■ Task goal ■
All lines below are to be transcribed exactly.
Top of Available data
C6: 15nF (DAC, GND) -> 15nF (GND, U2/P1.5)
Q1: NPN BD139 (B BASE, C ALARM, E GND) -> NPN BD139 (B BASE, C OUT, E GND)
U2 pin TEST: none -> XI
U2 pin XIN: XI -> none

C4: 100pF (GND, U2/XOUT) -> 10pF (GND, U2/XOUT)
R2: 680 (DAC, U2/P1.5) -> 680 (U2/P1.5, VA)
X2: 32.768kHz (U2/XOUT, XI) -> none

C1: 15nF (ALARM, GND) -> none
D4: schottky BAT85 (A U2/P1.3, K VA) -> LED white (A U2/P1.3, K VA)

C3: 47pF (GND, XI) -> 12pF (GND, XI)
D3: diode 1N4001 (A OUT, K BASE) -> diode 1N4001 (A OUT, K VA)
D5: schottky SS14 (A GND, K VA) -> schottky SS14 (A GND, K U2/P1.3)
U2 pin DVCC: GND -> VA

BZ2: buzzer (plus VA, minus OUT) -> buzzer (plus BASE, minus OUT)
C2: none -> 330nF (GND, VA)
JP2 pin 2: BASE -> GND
Bottom of Available data
■ Result of this task ■
C6: 15nF (DAC, GND) -> 15nF (GND, U2/P1.5)
Q1: NPN BD139 (B BASE, C ALARM, E GND) -> NPN BD139 (B BASE, C OUT, E GND)
U2 pin TEST: none -> XI
U2 pin XIN: XI -> none

C4: 100pF (GND, U2/XOUT) -> 10pF (GND, U2/XOUT)
R2: 680 (DAC, U2/P1.5) -> 680 (U2/P1.5, VA)
X2: 32.768kHz (U2/XOUT, XI) -> none

C1: 15nF (ALARM, GND) -> none
D4: schottky BAT85 (A U2/P1.3, K VA) -> LED white (A U2/P1.3, K VA)

C3: 47pF (GND, XI) -> 12pF (GND, XI)
D3: diode 1N4001 (A OUT, K BASE) -> diode 1N4001 (A OUT, K VA)
D5: schottky SS14 (A GND, K VA) -> schottky SS14 (A GND, K U2/P1.3)
U2 pin DVCC: GND -> VA

BZ2: buzzer (plus VA, minus OUT) -> buzzer (plus BASE, minus OUT)
C2: none -> 330nF (GND, VA)
JP2 pin 2: BASE -> GND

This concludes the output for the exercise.